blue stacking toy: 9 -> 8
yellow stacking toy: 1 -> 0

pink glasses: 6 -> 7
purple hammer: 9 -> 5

---+---

§ **WHAT IS BEING ASKED**: Each line of the listing must appear in the answer exactly as above.

§ **RESULT**:
blue stacking toy: 9 -> 8
yellow stacking toy: 1 -> 0

pink glasses: 6 -> 7
purple hammer: 9 -> 5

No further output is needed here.